= BRIEF =
From the data underneath, reproduce exactly the stretch that begins at the line with "(170, 140) = (333, 506): purple" and ends after the line with "(471, 131) = (416, 123): turquoise".

### MATERIAL SHOWN ###

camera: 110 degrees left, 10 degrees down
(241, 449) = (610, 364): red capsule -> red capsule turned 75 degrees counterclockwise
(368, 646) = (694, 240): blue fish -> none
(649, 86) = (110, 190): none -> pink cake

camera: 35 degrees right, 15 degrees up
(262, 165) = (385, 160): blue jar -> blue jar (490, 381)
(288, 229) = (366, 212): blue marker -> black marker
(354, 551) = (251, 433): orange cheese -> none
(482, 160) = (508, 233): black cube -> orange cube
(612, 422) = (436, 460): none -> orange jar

###
### MATERIAL SHOWN ###

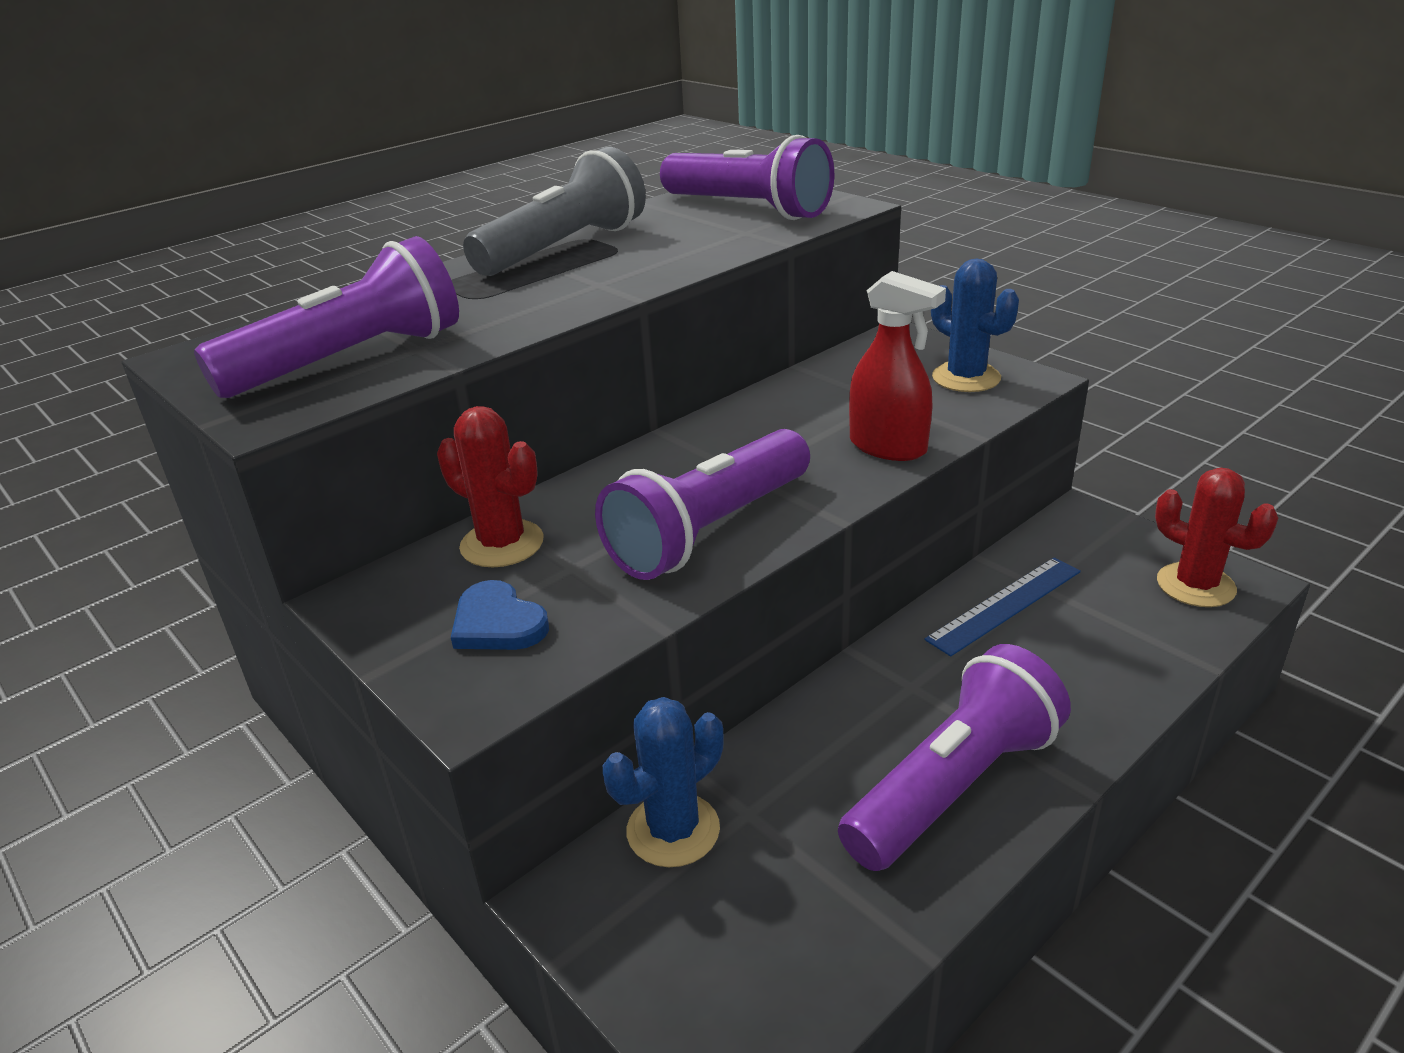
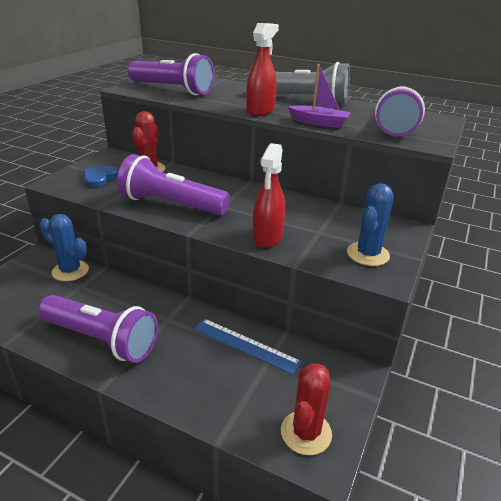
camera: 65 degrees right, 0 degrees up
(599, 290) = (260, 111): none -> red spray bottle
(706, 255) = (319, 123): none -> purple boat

###
### MATERIAL SHOWN ###

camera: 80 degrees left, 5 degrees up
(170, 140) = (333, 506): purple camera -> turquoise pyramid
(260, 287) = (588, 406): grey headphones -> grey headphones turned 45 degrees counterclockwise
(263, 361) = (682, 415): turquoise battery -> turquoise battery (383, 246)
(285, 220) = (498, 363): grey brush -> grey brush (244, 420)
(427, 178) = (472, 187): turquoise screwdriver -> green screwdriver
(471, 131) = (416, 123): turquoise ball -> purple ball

###

= THE COMPLETED TASK =
(170, 140) = (333, 506): purple camera -> turquoise pyramid
(260, 287) = (588, 406): grey headphones -> grey headphones turned 45 degrees counterclockwise
(263, 361) = (682, 415): turquoise battery -> turquoise battery (383, 246)
(285, 220) = (498, 363): grey brush -> grey brush (244, 420)
(427, 178) = (472, 187): turquoise screwdriver -> green screwdriver
(471, 131) = (416, 123): turquoise ball -> purple ball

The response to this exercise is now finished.